§ Data for the task
--- Start ---

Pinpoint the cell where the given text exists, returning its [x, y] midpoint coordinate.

--- End ---
--- Start ---

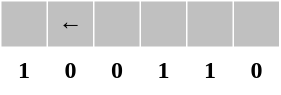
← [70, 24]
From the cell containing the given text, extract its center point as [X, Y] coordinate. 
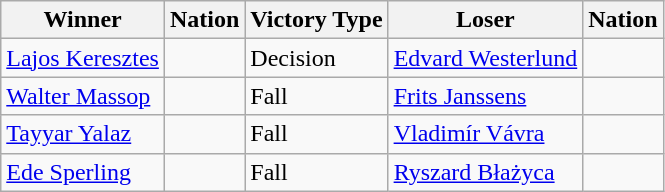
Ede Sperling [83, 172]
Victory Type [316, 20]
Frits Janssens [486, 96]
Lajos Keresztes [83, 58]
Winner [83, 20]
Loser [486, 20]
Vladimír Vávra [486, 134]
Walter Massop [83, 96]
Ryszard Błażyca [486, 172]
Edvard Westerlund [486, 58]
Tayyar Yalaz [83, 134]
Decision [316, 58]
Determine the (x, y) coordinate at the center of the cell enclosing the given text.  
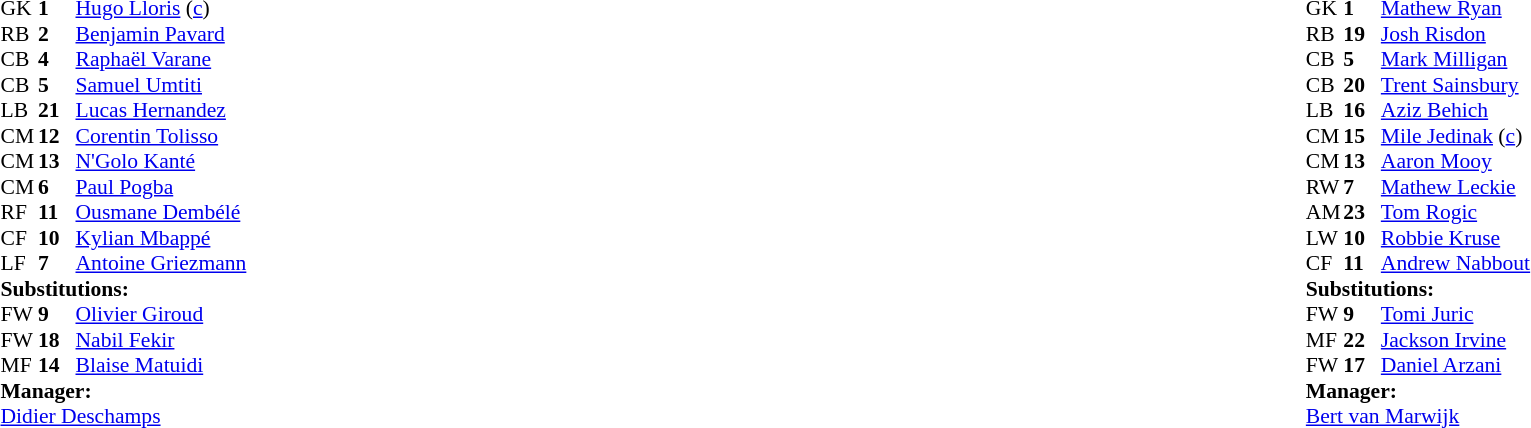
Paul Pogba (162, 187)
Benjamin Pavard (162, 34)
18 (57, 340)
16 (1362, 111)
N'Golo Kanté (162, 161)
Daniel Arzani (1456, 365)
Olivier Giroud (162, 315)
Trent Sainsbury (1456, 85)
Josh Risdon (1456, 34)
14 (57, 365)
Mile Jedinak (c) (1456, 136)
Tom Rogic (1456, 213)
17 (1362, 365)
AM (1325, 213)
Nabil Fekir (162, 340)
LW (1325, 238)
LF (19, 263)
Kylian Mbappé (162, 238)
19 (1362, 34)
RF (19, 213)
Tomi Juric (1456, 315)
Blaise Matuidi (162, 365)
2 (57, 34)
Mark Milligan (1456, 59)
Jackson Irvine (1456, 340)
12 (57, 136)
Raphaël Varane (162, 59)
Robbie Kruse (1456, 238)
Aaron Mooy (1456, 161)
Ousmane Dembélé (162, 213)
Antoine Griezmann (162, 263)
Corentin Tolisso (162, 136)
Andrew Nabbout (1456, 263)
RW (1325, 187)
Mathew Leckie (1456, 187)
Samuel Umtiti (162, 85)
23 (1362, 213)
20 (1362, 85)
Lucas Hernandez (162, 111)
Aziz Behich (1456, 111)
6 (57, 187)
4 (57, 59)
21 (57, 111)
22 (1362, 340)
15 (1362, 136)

--- End ---

§ Stated task
Copy out the items from the line with "Paul Pogba (162, 187)" to the line with "Raphaël Varane (162, 59)", both included, keeping each line unchanged.

§ Exercise response
Paul Pogba (162, 187)
Benjamin Pavard (162, 34)
18 (57, 340)
16 (1362, 111)
N'Golo Kanté (162, 161)
Daniel Arzani (1456, 365)
Olivier Giroud (162, 315)
Trent Sainsbury (1456, 85)
Josh Risdon (1456, 34)
14 (57, 365)
Mile Jedinak (c) (1456, 136)
Tom Rogic (1456, 213)
17 (1362, 365)
AM (1325, 213)
Nabil Fekir (162, 340)
LW (1325, 238)
LF (19, 263)
Kylian Mbappé (162, 238)
19 (1362, 34)
RF (19, 213)
Tomi Juric (1456, 315)
Blaise Matuidi (162, 365)
2 (57, 34)
Mark Milligan (1456, 59)
Jackson Irvine (1456, 340)
12 (57, 136)
Raphaël Varane (162, 59)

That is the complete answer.